Scene images with change listings:
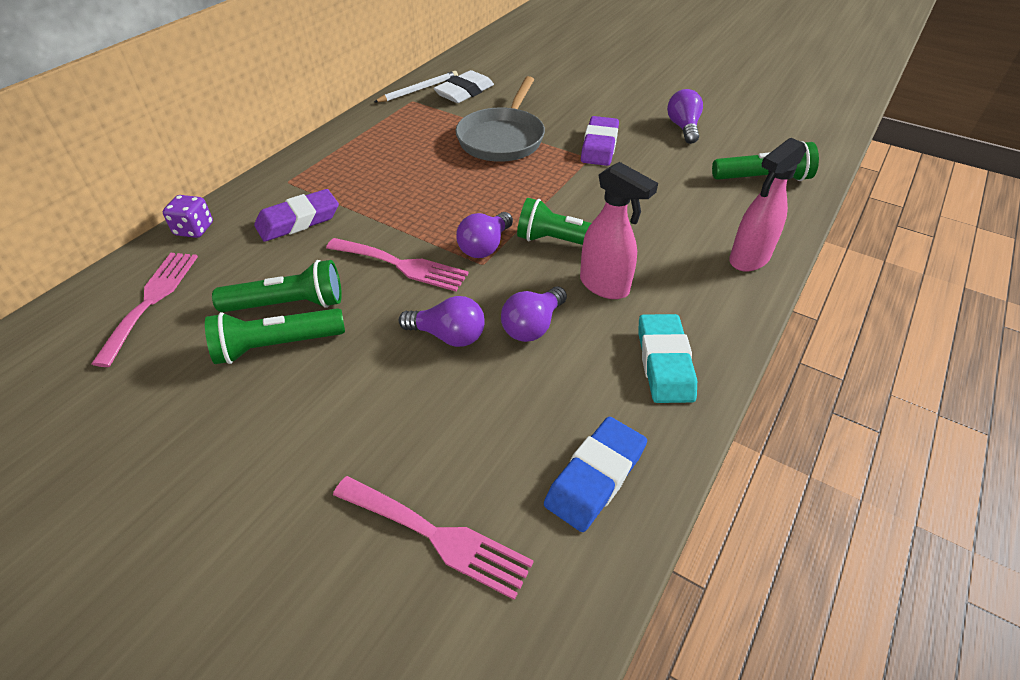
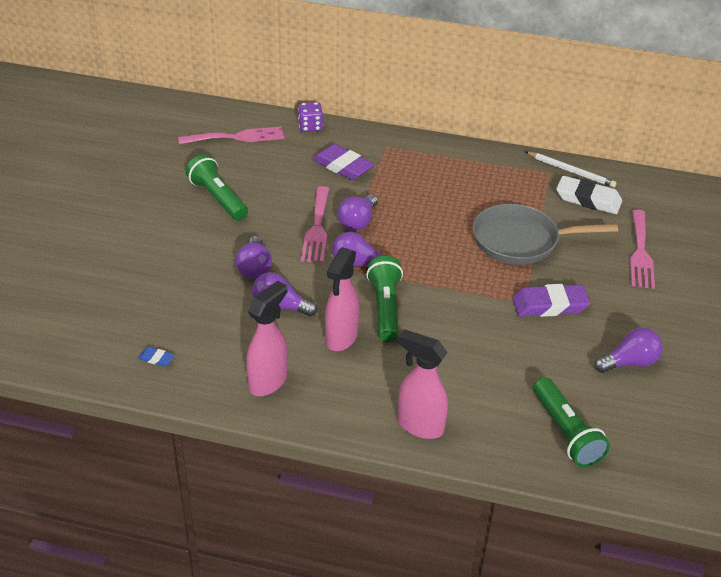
camera: 70 degrees right, 5 degrees down
(288, 304) = (255, 190): green flashlight -> none
(410, 231) = (358, 222): none -> purple light bulb
(437, 536) = (100, 301): pink fork -> pink fork (640, 252)
(595, 477) = (156, 359): blue eraser -> blue eraser, size x0.45
(664, 363) = (268, 381): turquoise eraser -> pink spray bottle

• _INSTRUCTIONS FOR THE TASK_
Set down every record above exactly as it stands, but skip the pictures.

• _SOLUTION TO THIS EXERCISE_
camera: 70 degrees right, 5 degrees down
(288, 304) = (255, 190): green flashlight -> none
(410, 231) = (358, 222): none -> purple light bulb
(437, 536) = (100, 301): pink fork -> pink fork (640, 252)
(595, 477) = (156, 359): blue eraser -> blue eraser, size x0.45
(664, 363) = (268, 381): turquoise eraser -> pink spray bottle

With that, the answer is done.